Exercise requirements: Copy every line of the records below that holds the word "none".

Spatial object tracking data
BEGIN
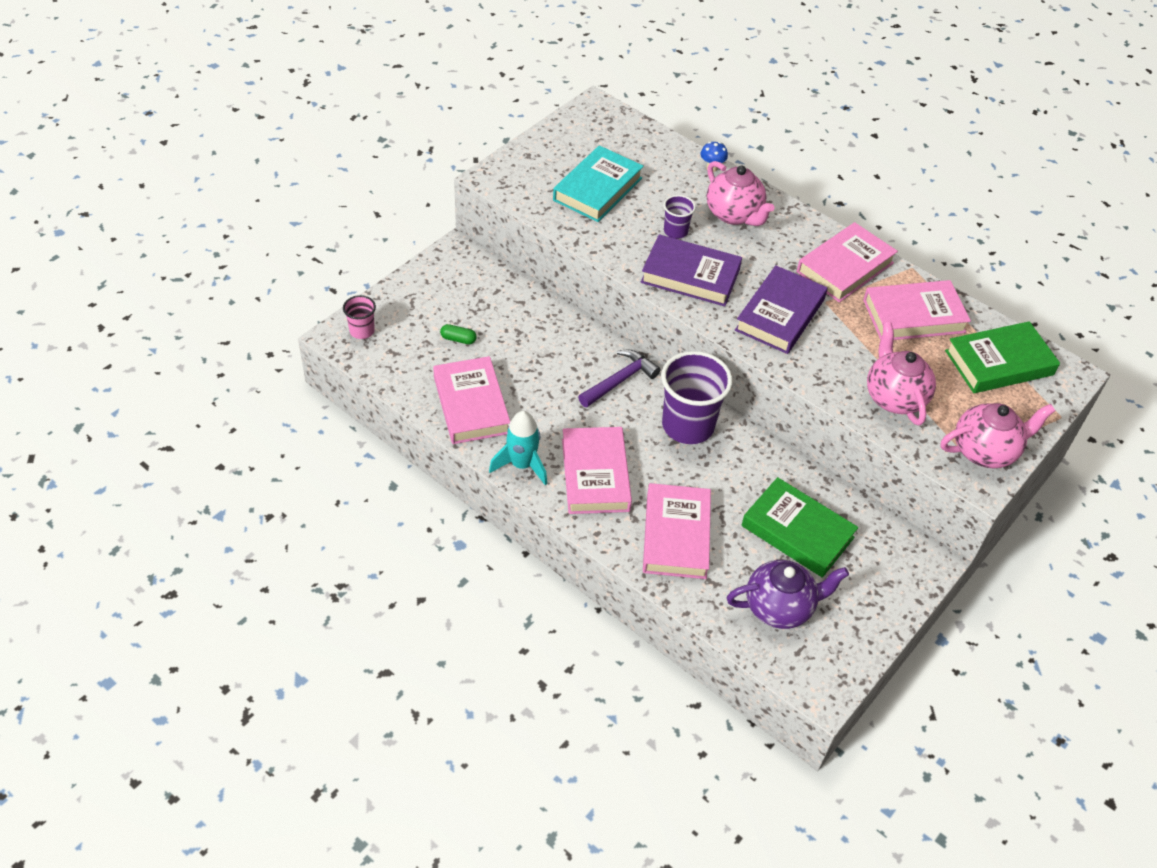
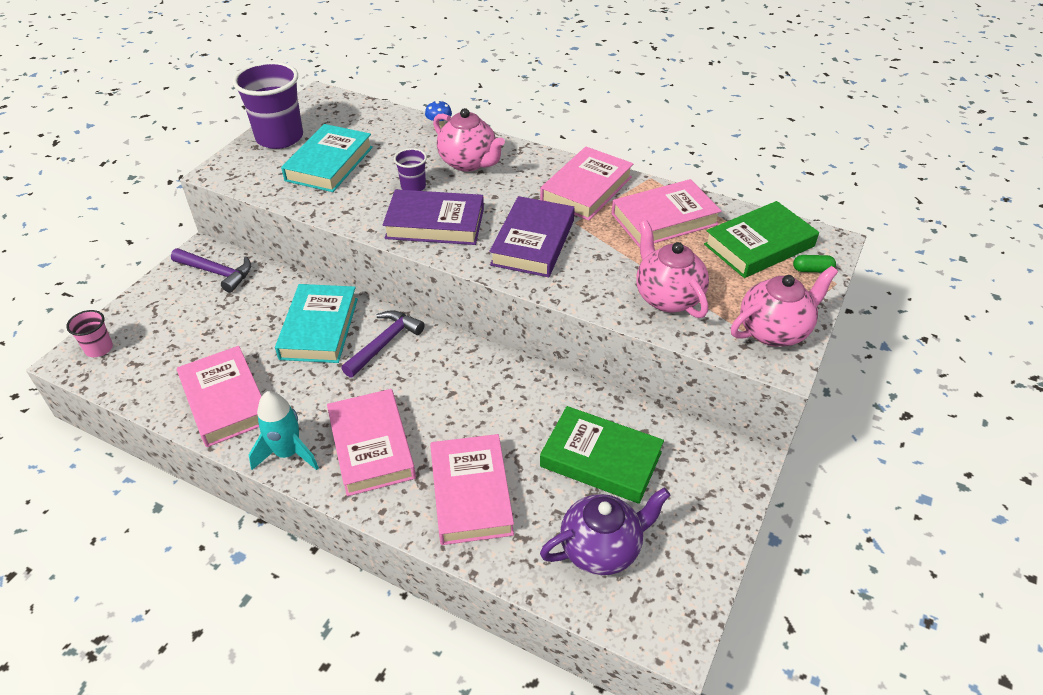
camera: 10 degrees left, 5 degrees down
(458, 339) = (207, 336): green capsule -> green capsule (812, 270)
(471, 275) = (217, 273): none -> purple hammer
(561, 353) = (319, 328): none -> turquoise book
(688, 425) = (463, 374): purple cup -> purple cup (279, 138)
END
Completed exercise:
(471, 275) = (217, 273): none -> purple hammer
(561, 353) = (319, 328): none -> turquoise book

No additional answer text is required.